▶ [Description of the task]:
Transcribe the line with "orange truck [389,285,805,558]" and all the lines that follow it in the material below, exactly as they stand.

▶ [Data]:
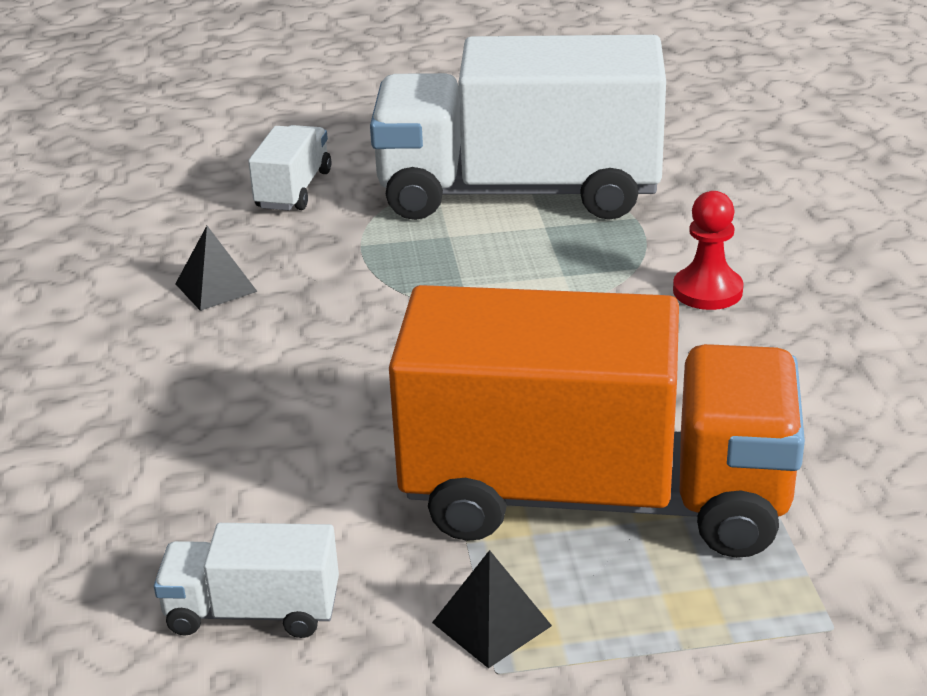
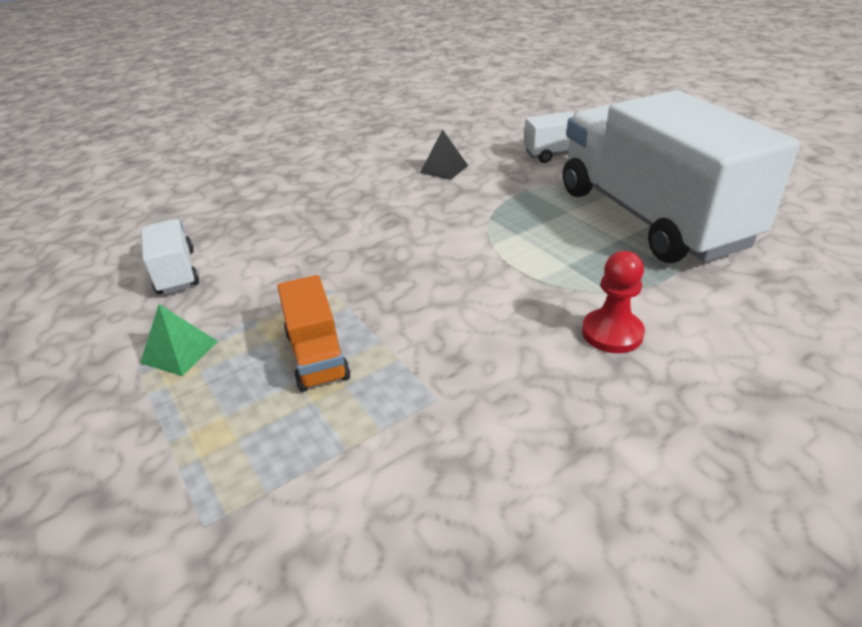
camera: 65 degrees right, 5 degrees up
orange truck [389,285,805,558] -> orange truck [277,275,351,392], size x0.42
black pyramid [432,550,552,668] -> green pyramid [140,304,218,376]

▶ [Answer to the exercise]:
orange truck [389,285,805,558] -> orange truck [277,275,351,392], size x0.42
black pyramid [432,550,552,668] -> green pyramid [140,304,218,376]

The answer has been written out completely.